» **WHAT IS BEING ASKED**
Filter the lines below, keeping each one that holds "table".

☆ ☆ ☆ ☆

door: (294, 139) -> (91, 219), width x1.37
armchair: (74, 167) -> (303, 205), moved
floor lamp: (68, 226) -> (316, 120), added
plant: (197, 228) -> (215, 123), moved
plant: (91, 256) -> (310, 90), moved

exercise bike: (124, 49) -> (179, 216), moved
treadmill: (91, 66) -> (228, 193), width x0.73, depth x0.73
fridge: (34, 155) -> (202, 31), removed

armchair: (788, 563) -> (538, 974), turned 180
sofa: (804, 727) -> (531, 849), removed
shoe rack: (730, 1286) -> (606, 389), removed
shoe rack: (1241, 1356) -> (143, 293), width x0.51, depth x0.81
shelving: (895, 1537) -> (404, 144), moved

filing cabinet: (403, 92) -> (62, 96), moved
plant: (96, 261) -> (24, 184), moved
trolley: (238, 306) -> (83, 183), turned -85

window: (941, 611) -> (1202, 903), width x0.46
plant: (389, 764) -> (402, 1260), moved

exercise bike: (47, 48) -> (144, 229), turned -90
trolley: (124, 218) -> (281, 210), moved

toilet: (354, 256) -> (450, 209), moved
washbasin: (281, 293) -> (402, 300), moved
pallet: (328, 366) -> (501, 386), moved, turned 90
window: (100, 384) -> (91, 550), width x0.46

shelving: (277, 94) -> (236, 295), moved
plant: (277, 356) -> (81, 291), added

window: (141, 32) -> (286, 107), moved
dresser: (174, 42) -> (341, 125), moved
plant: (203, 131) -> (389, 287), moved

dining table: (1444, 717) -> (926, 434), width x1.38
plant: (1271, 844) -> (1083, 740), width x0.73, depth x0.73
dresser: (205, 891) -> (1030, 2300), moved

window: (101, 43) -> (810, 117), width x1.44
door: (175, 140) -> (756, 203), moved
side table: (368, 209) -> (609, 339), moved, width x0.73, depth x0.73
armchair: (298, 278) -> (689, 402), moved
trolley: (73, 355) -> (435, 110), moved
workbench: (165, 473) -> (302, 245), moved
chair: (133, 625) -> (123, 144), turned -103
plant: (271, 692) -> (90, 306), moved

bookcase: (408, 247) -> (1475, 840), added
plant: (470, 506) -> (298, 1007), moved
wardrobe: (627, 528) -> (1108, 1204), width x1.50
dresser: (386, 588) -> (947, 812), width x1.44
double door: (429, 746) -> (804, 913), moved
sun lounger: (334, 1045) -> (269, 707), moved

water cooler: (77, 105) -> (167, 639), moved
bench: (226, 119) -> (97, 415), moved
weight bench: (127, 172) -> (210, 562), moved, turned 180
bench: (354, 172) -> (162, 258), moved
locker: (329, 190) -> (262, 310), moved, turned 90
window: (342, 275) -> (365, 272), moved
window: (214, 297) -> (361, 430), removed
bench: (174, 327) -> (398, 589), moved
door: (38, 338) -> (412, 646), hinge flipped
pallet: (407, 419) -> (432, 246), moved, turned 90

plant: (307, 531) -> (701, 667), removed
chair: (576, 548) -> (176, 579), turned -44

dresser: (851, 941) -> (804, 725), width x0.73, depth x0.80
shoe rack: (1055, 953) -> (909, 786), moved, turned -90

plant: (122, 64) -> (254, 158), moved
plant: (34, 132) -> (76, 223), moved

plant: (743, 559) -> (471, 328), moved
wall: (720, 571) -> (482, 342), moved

☆ ☆ ☆ ☆

» **TASK SOLUTION**
dining table: (1444, 717) -> (926, 434), width x1.38
side table: (368, 209) -> (609, 339), moved, width x0.73, depth x0.73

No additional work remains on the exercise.